»»

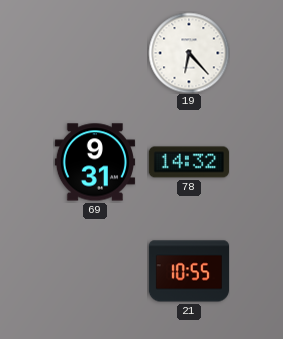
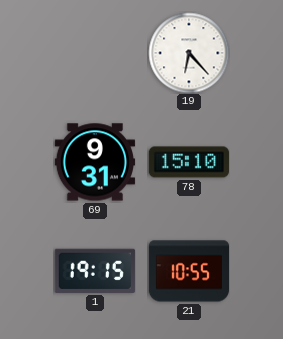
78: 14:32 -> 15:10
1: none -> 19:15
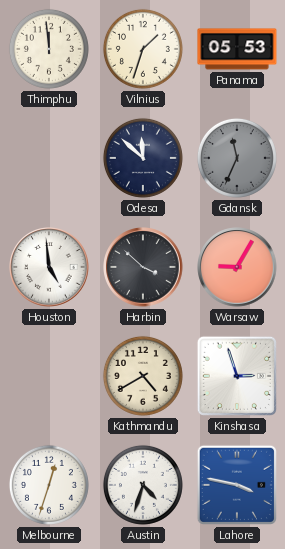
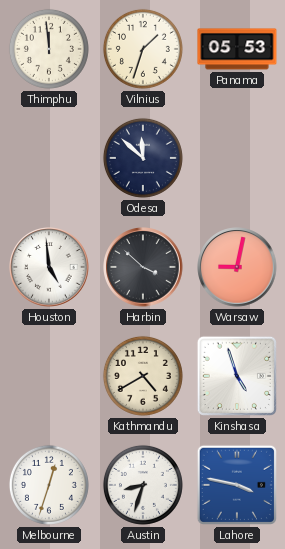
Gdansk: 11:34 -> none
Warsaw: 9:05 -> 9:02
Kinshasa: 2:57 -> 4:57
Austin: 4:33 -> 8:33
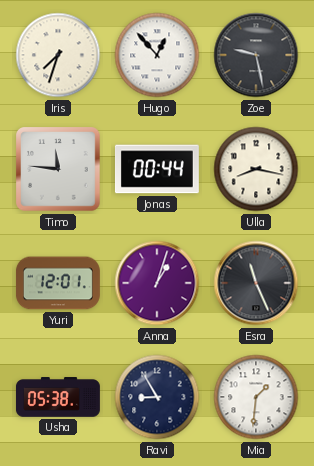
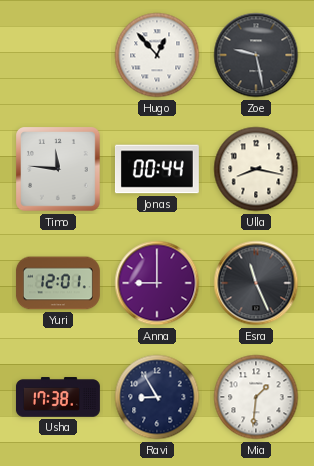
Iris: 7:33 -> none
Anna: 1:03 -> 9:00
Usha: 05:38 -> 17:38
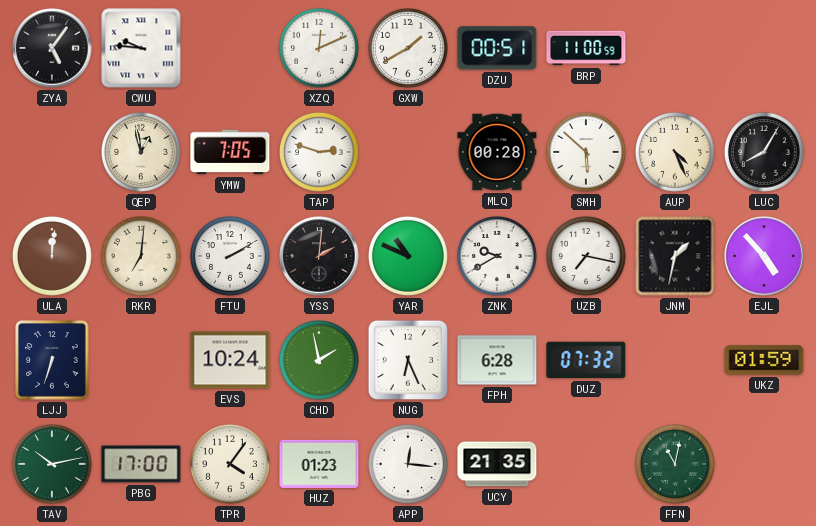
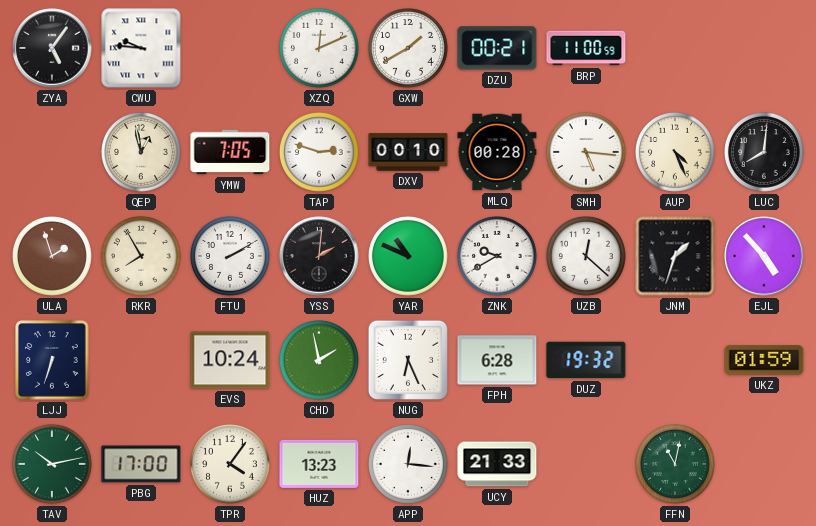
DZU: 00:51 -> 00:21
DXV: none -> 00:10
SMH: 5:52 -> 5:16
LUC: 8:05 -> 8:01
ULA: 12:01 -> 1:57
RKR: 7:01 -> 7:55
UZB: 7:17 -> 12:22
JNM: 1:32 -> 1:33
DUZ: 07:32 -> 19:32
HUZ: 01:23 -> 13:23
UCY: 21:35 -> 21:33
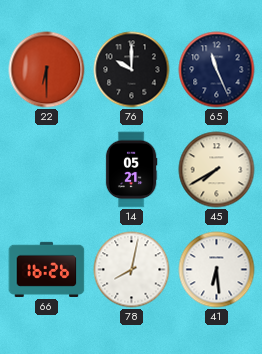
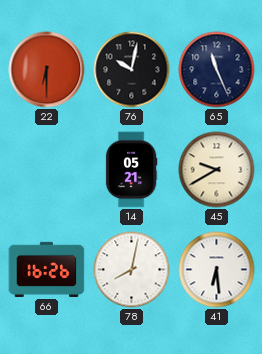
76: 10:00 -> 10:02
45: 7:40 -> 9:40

««

# TASK REQUIREMENTS:
Reproduce all the rows above verbatim, omitting the pictures.

# TASK ANSWER:
78: 14:32 -> 15:10
1: none -> 19:15
Gdansk: 11:34 -> none
Warsaw: 9:05 -> 9:02
Kinshasa: 2:57 -> 4:57
Austin: 4:33 -> 8:33
Iris: 7:33 -> none
Anna: 1:03 -> 9:00
Usha: 05:38 -> 17:38
DZU: 00:51 -> 00:21
DXV: none -> 00:10
SMH: 5:52 -> 5:16
LUC: 8:05 -> 8:01
ULA: 12:01 -> 1:57
RKR: 7:01 -> 7:55
UZB: 7:17 -> 12:22
JNM: 1:32 -> 1:33
DUZ: 07:32 -> 19:32
HUZ: 01:23 -> 13:23
UCY: 21:35 -> 21:33
76: 10:00 -> 10:02
45: 7:40 -> 9:40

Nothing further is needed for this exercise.